Begin PROVIDED ENTRIES

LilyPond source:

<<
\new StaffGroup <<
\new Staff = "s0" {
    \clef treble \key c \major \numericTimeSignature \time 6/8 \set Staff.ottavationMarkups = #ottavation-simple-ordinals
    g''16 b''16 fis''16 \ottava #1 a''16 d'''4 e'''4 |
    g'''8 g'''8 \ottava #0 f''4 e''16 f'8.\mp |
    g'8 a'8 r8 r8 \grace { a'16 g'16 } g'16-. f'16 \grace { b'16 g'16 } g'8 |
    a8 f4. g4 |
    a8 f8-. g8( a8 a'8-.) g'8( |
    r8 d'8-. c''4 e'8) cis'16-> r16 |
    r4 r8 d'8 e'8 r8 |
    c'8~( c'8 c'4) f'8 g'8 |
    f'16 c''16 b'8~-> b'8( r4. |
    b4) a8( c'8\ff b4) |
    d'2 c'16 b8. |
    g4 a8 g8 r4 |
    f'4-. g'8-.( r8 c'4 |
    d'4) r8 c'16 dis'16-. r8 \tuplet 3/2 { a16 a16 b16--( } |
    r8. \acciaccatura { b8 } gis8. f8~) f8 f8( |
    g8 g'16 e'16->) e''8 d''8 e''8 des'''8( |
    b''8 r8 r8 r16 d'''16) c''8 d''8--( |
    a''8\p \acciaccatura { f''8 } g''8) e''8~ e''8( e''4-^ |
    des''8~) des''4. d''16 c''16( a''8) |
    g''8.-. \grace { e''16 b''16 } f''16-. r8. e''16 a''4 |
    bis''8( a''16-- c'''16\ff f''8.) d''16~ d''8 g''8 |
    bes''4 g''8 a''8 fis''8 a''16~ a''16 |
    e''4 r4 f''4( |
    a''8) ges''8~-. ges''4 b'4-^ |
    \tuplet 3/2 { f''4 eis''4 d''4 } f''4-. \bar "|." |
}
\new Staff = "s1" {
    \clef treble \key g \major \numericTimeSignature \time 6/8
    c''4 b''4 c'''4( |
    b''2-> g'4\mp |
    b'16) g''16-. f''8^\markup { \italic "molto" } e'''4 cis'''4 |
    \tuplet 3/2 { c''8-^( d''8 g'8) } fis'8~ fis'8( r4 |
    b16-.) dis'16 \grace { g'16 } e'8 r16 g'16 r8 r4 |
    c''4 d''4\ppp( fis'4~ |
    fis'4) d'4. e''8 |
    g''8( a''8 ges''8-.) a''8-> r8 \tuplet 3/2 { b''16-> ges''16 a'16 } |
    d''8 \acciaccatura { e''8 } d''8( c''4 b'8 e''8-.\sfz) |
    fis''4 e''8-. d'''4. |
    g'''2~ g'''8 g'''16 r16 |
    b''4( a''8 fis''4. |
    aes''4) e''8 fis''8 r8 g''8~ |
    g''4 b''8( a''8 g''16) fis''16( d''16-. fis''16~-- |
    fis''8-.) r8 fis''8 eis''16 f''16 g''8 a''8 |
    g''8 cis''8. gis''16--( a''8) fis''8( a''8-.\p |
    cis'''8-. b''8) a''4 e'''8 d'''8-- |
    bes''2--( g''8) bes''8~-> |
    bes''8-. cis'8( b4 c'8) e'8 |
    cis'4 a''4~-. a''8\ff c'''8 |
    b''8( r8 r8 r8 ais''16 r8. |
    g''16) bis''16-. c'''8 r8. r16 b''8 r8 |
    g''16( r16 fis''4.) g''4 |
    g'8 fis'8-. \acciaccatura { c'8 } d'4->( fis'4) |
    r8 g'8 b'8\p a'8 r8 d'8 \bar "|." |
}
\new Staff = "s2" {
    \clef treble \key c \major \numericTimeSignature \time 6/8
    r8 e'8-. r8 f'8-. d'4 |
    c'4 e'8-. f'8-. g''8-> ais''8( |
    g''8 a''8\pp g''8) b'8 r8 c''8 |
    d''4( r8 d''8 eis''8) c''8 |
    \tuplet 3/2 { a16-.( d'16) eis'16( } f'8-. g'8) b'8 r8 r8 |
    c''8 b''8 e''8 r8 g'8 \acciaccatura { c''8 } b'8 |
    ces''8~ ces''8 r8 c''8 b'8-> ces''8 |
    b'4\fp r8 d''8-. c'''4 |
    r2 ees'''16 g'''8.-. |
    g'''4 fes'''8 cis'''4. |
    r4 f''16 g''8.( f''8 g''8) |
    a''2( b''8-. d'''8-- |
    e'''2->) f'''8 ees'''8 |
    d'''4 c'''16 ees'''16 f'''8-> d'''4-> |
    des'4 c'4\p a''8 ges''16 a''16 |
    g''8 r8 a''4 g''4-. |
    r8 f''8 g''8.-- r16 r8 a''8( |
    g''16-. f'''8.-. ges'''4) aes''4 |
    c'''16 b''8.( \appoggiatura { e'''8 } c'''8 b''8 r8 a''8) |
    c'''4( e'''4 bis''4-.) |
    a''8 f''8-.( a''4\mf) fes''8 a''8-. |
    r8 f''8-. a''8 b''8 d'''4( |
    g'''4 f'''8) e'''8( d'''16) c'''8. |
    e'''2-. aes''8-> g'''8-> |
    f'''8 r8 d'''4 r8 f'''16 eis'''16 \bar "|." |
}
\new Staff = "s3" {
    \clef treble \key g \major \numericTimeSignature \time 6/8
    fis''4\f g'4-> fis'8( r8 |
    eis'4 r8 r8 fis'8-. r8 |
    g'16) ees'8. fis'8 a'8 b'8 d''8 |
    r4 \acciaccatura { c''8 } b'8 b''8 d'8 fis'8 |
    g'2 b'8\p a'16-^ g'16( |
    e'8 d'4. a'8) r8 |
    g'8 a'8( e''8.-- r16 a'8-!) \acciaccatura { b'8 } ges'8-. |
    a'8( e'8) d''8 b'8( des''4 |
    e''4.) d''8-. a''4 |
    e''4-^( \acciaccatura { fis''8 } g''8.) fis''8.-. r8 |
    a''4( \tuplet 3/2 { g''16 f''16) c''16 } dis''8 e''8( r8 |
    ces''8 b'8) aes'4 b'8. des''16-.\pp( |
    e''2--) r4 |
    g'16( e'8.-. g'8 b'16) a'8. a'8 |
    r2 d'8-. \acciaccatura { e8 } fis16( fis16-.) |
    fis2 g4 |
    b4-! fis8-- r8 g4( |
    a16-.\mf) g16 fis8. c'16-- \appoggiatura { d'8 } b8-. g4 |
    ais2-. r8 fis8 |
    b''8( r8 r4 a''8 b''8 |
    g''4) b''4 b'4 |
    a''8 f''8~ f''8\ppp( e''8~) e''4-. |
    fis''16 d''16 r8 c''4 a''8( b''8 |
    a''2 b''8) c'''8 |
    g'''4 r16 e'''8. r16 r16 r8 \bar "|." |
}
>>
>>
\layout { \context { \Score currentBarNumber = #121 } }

End PROVIDED ENTRIES

§ **WHAT YOU SHOULD DO**: Please pull out every line of the records above that contains the string "major".

§ **COMPLETED TASK**:
    \clef treble \key c \major \numericTimeSignature \time 6/8 \set Staff.ottavationMarkups = #ottavation-simple-ordinals
    \clef treble \key g \major \numericTimeSignature \time 6/8
    \clef treble \key c \major \numericTimeSignature \time 6/8
    \clef treble \key g \major \numericTimeSignature \time 6/8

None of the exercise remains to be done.